(Supplied data Opens)

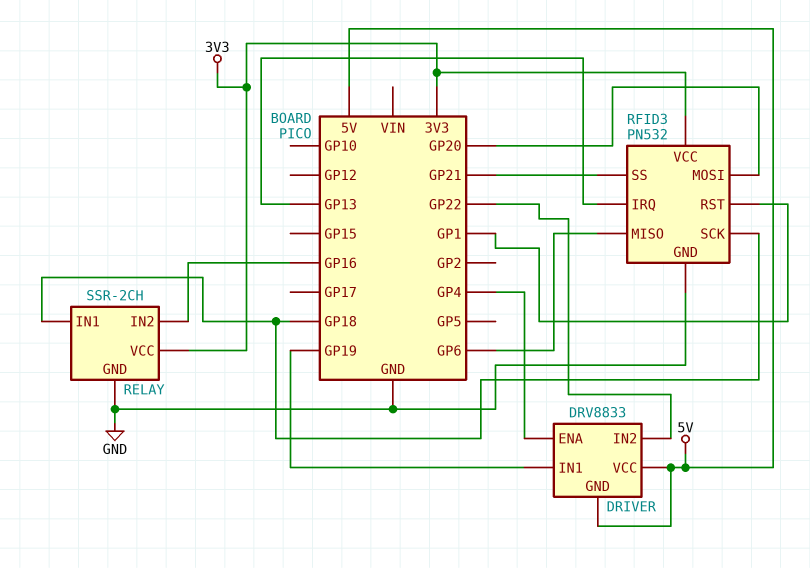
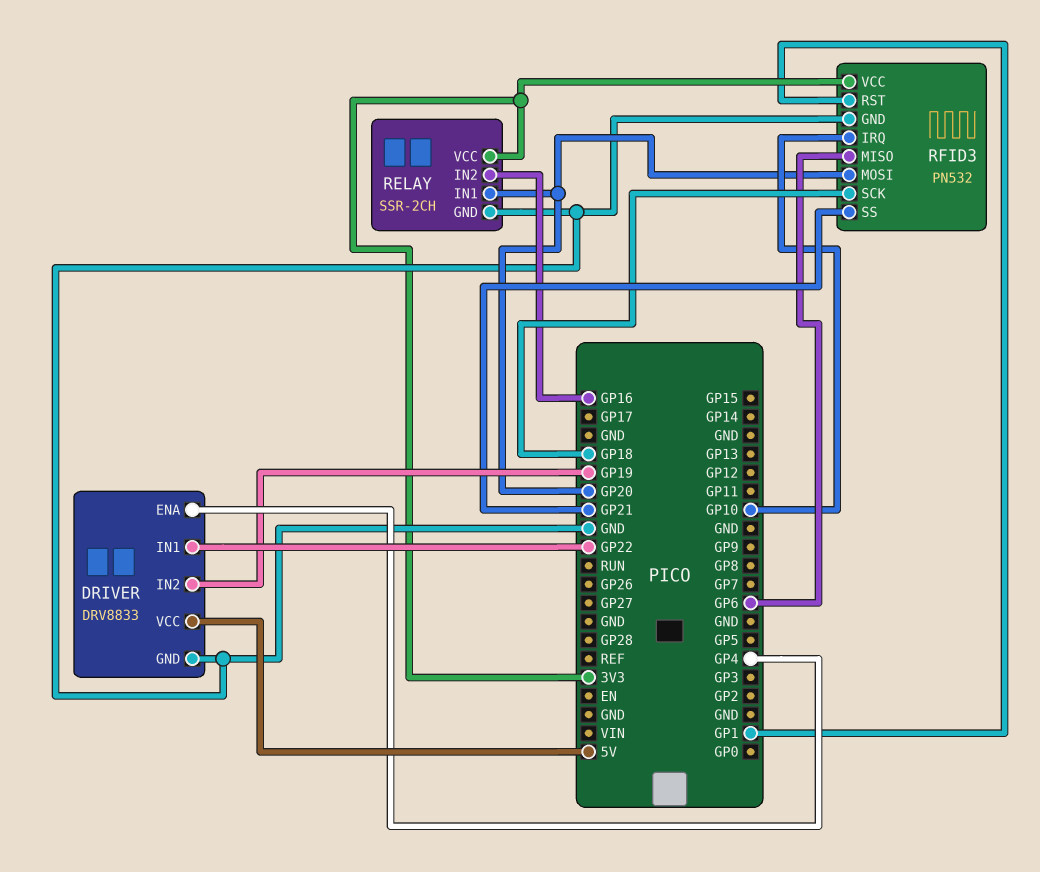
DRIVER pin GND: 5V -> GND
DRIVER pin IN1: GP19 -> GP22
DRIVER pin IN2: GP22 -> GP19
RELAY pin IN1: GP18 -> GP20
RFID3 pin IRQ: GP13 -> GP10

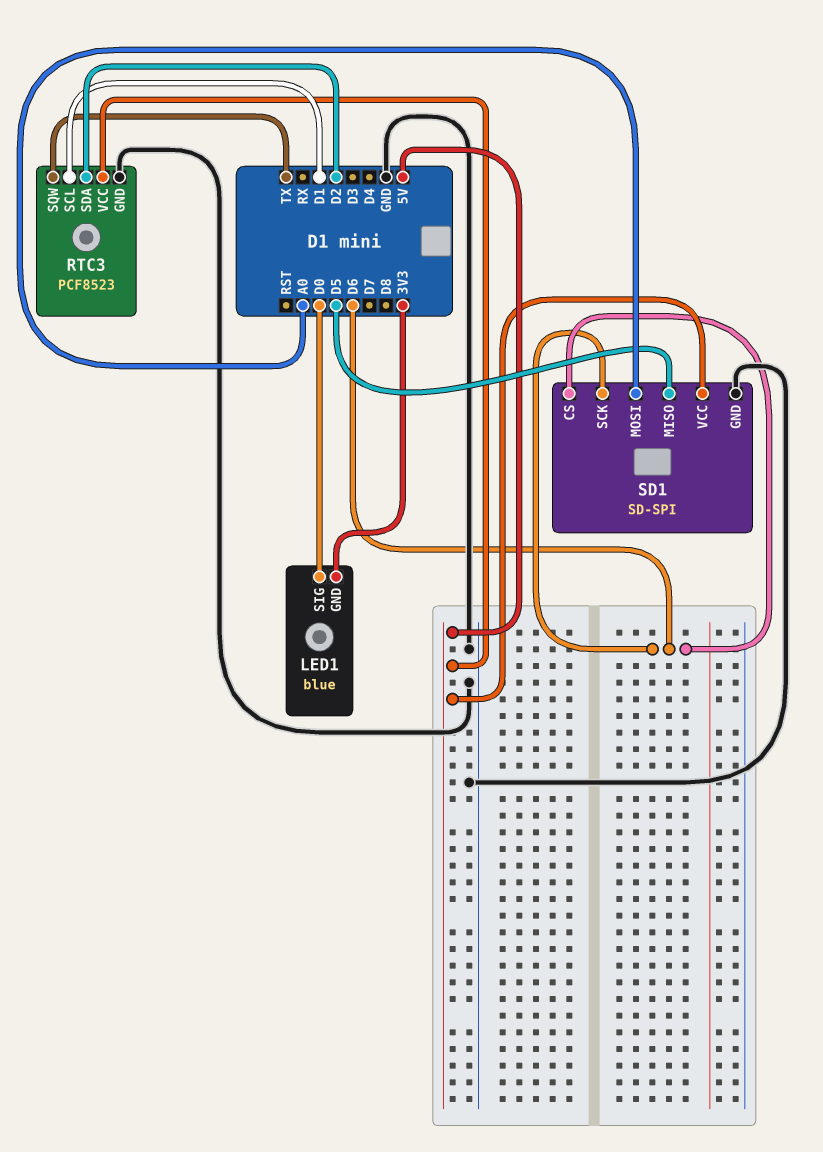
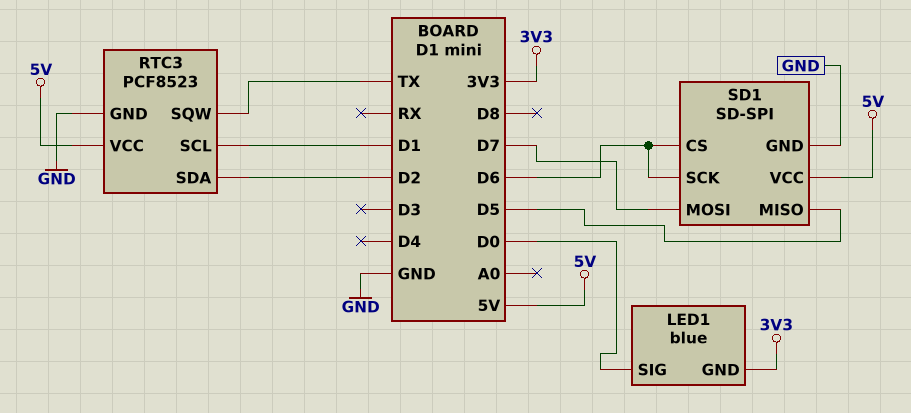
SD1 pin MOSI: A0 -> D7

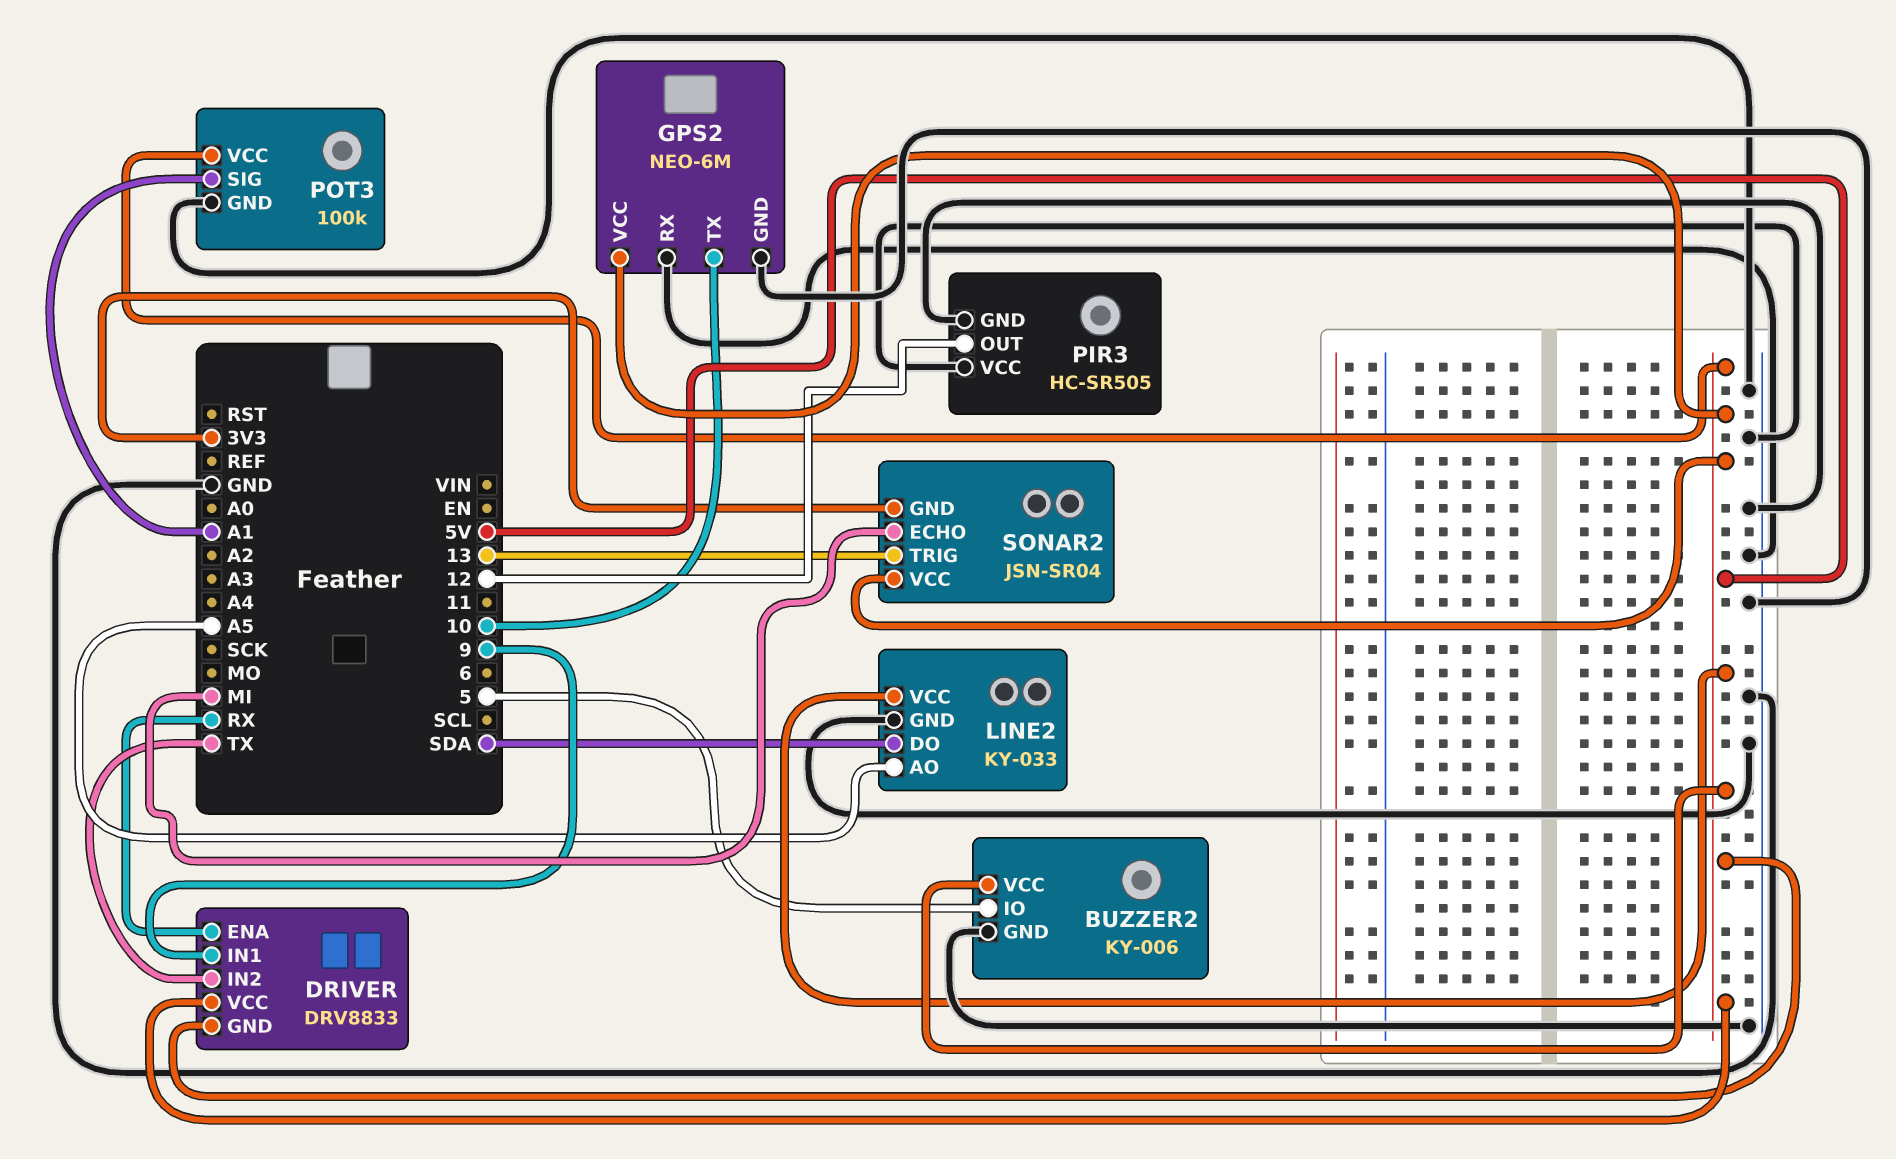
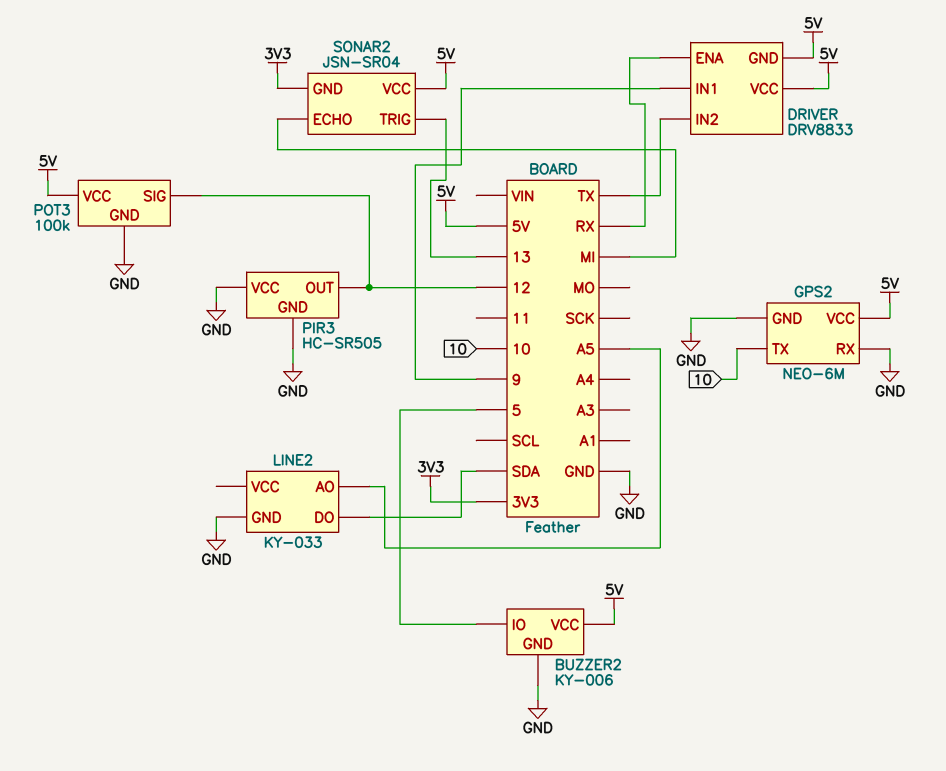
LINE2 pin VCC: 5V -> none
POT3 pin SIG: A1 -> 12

(Supplied data Closes)

◆ Your task
Gather each line of the records holding the string "DRIVER".

◆ Answer to the exercise
DRIVER pin GND: 5V -> GND
DRIVER pin IN1: GP19 -> GP22
DRIVER pin IN2: GP22 -> GP19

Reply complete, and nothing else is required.